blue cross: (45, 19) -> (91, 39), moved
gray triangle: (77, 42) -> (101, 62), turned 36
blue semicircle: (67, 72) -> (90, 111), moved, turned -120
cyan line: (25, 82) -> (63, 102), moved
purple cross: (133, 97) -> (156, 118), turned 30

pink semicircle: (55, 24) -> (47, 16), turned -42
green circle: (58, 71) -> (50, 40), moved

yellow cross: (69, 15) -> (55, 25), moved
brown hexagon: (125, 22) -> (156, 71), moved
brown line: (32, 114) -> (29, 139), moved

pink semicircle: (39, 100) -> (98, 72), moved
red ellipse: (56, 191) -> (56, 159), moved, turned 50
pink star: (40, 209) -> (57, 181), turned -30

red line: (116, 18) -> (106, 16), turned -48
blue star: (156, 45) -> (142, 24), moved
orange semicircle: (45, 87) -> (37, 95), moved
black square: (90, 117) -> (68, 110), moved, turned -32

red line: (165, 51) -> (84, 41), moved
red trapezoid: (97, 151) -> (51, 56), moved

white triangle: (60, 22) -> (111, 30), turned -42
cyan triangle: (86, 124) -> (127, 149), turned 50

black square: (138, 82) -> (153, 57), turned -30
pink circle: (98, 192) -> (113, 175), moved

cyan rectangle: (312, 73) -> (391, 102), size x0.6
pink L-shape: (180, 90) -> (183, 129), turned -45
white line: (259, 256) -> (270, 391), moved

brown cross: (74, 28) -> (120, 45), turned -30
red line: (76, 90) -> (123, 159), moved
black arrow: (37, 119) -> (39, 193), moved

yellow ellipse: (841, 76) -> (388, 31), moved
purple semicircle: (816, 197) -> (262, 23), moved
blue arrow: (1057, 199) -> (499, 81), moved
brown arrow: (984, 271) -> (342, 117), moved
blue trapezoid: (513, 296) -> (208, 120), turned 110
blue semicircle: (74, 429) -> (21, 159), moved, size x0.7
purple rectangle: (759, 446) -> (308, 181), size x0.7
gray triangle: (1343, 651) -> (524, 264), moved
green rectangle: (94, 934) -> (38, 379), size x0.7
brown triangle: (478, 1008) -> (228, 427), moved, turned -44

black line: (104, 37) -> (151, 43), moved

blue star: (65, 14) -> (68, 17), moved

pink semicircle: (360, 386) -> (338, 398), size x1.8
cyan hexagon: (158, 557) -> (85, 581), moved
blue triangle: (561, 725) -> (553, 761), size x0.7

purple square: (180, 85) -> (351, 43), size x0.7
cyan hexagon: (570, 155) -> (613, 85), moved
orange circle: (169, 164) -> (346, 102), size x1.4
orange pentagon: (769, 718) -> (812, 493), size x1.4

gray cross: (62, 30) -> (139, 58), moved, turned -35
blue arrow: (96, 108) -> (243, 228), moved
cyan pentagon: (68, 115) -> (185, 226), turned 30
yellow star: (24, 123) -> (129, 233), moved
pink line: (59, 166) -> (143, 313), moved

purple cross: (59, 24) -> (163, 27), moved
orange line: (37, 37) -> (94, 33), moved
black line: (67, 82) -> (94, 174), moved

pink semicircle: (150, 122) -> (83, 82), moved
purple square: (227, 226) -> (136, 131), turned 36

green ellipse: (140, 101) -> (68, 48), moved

:::::

Word for word, reproduce every line of the data.

Problem solution ->
blue cross: (45, 19) -> (91, 39), moved
gray triangle: (77, 42) -> (101, 62), turned 36
blue semicircle: (67, 72) -> (90, 111), moved, turned -120
cyan line: (25, 82) -> (63, 102), moved
purple cross: (133, 97) -> (156, 118), turned 30

pink semicircle: (55, 24) -> (47, 16), turned -42
green circle: (58, 71) -> (50, 40), moved

yellow cross: (69, 15) -> (55, 25), moved
brown hexagon: (125, 22) -> (156, 71), moved
brown line: (32, 114) -> (29, 139), moved

pink semicircle: (39, 100) -> (98, 72), moved
red ellipse: (56, 191) -> (56, 159), moved, turned 50
pink star: (40, 209) -> (57, 181), turned -30

red line: (116, 18) -> (106, 16), turned -48
blue star: (156, 45) -> (142, 24), moved
orange semicircle: (45, 87) -> (37, 95), moved
black square: (90, 117) -> (68, 110), moved, turned -32

red line: (165, 51) -> (84, 41), moved
red trapezoid: (97, 151) -> (51, 56), moved

white triangle: (60, 22) -> (111, 30), turned -42
cyan triangle: (86, 124) -> (127, 149), turned 50

black square: (138, 82) -> (153, 57), turned -30
pink circle: (98, 192) -> (113, 175), moved

cyan rectangle: (312, 73) -> (391, 102), size x0.6
pink L-shape: (180, 90) -> (183, 129), turned -45
white line: (259, 256) -> (270, 391), moved

brown cross: (74, 28) -> (120, 45), turned -30
red line: (76, 90) -> (123, 159), moved
black arrow: (37, 119) -> (39, 193), moved

yellow ellipse: (841, 76) -> (388, 31), moved
purple semicircle: (816, 197) -> (262, 23), moved
blue arrow: (1057, 199) -> (499, 81), moved
brown arrow: (984, 271) -> (342, 117), moved
blue trapezoid: (513, 296) -> (208, 120), turned 110
blue semicircle: (74, 429) -> (21, 159), moved, size x0.7
purple rectangle: (759, 446) -> (308, 181), size x0.7
gray triangle: (1343, 651) -> (524, 264), moved
green rectangle: (94, 934) -> (38, 379), size x0.7
brown triangle: (478, 1008) -> (228, 427), moved, turned -44

black line: (104, 37) -> (151, 43), moved

blue star: (65, 14) -> (68, 17), moved

pink semicircle: (360, 386) -> (338, 398), size x1.8
cyan hexagon: (158, 557) -> (85, 581), moved
blue triangle: (561, 725) -> (553, 761), size x0.7

purple square: (180, 85) -> (351, 43), size x0.7
cyan hexagon: (570, 155) -> (613, 85), moved
orange circle: (169, 164) -> (346, 102), size x1.4
orange pentagon: (769, 718) -> (812, 493), size x1.4

gray cross: (62, 30) -> (139, 58), moved, turned -35
blue arrow: (96, 108) -> (243, 228), moved
cyan pentagon: (68, 115) -> (185, 226), turned 30
yellow star: (24, 123) -> (129, 233), moved
pink line: (59, 166) -> (143, 313), moved

purple cross: (59, 24) -> (163, 27), moved
orange line: (37, 37) -> (94, 33), moved
black line: (67, 82) -> (94, 174), moved

pink semicircle: (150, 122) -> (83, 82), moved
purple square: (227, 226) -> (136, 131), turned 36

green ellipse: (140, 101) -> (68, 48), moved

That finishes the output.